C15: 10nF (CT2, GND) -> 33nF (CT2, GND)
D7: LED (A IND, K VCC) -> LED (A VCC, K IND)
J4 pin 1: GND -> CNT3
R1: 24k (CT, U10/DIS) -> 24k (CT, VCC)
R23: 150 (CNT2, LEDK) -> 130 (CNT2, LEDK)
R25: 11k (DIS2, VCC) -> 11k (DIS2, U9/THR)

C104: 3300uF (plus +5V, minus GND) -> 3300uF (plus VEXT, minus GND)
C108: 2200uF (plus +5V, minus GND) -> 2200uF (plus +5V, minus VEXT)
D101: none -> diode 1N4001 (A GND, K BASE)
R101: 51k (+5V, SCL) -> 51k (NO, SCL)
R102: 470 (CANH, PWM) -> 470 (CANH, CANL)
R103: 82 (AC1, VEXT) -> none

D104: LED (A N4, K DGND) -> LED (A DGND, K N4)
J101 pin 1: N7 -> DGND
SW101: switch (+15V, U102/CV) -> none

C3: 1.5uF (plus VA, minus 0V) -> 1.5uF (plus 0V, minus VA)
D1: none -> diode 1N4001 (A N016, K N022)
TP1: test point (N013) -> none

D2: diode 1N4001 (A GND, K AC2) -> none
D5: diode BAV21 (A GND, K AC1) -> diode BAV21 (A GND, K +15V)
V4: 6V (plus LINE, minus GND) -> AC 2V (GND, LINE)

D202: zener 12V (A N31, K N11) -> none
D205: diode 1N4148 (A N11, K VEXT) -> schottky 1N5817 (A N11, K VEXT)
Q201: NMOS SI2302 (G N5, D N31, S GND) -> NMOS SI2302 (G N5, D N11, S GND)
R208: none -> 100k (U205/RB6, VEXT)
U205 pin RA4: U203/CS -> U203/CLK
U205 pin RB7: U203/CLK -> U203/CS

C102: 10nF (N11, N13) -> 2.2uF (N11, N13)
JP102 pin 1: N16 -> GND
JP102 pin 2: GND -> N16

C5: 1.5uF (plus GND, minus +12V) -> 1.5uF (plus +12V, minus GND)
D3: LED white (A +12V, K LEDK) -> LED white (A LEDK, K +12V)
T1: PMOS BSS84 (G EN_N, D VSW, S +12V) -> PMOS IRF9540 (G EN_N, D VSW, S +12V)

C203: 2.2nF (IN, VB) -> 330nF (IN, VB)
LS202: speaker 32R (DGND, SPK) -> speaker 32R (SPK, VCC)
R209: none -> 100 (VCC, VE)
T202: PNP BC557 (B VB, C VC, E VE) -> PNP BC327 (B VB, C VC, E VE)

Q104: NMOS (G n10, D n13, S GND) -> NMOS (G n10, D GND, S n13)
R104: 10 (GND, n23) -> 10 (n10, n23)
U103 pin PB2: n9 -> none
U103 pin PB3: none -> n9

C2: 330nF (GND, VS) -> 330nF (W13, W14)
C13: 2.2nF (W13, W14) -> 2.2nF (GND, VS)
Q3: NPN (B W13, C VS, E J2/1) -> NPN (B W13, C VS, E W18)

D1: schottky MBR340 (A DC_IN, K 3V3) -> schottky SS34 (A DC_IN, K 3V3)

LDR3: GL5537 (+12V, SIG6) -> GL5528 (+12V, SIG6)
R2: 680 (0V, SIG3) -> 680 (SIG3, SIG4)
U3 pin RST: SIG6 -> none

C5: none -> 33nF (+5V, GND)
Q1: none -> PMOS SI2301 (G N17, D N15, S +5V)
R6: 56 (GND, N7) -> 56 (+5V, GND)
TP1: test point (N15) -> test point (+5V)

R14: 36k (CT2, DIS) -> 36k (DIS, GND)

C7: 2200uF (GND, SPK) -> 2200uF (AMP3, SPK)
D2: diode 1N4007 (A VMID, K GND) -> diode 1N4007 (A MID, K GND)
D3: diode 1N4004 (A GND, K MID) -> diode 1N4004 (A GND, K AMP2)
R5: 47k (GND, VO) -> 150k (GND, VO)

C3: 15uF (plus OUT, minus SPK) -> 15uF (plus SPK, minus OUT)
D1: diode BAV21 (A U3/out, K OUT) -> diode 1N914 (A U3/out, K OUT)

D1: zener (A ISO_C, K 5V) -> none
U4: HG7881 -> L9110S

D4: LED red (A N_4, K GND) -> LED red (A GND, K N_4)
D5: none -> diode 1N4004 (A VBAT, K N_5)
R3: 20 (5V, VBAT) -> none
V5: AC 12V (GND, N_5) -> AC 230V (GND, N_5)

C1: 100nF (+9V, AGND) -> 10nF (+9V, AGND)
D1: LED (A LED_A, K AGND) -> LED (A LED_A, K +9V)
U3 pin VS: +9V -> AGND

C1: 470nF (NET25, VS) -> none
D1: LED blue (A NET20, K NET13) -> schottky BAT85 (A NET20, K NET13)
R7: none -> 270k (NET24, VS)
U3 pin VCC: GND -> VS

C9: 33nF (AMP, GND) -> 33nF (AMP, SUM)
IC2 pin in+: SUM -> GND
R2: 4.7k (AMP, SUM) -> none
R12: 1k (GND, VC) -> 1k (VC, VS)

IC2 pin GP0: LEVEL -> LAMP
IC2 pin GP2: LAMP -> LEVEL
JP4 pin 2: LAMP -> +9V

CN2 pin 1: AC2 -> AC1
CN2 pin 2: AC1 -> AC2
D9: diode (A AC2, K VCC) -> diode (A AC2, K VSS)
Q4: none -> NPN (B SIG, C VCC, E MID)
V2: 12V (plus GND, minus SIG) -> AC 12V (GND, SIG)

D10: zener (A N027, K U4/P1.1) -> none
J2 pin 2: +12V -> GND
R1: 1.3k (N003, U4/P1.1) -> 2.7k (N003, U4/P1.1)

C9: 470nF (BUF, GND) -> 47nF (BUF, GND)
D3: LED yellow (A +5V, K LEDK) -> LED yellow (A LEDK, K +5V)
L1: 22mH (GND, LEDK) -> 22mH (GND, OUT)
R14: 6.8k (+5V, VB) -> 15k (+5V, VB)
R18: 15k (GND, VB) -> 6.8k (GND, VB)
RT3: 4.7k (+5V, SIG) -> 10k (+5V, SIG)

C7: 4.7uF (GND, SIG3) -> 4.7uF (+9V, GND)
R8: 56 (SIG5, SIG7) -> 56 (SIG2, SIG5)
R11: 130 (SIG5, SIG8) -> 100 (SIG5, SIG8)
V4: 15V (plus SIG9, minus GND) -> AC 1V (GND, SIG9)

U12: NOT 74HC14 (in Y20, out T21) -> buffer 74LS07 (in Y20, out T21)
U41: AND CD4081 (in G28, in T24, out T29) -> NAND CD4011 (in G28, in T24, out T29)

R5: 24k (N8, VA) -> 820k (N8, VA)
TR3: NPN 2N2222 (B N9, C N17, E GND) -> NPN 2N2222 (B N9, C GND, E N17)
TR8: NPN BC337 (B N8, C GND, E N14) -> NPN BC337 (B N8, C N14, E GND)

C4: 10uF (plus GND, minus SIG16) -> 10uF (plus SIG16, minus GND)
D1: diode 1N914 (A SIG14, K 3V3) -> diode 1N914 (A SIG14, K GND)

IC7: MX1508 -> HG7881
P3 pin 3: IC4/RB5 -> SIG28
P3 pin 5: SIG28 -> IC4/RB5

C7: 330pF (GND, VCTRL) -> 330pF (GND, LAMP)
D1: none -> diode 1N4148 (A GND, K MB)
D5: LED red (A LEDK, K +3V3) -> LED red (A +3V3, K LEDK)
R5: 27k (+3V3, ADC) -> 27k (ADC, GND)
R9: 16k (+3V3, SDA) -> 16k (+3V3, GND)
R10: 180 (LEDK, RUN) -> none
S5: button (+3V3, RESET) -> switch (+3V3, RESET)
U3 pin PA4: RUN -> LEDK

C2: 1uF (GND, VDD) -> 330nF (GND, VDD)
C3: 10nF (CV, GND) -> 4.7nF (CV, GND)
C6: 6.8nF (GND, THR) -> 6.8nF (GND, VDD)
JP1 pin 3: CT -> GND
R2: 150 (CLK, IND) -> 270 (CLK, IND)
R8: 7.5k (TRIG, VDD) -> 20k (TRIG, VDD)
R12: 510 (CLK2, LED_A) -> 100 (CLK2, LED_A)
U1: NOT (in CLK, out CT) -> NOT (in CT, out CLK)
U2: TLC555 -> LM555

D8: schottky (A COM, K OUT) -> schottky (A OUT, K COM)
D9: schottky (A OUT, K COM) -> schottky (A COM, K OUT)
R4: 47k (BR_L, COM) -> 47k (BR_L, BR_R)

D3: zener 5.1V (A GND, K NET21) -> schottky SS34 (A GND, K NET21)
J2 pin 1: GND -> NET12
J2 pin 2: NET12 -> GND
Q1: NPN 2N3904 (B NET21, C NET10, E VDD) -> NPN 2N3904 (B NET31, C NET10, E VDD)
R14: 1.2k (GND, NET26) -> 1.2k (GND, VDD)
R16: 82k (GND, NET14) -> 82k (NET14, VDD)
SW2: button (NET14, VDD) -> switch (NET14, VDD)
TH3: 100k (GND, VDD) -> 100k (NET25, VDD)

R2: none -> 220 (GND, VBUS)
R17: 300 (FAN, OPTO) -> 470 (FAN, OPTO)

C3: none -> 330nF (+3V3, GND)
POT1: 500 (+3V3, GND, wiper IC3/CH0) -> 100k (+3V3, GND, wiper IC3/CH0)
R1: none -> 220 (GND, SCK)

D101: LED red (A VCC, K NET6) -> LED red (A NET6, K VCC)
+ + +
◆ EXERCISE DESCRIPTION ◆
In this listing, how many lines contain "LAMP"? Give the number without explanation.

◆ ANSWER FOR THIS EXERCISE ◆
4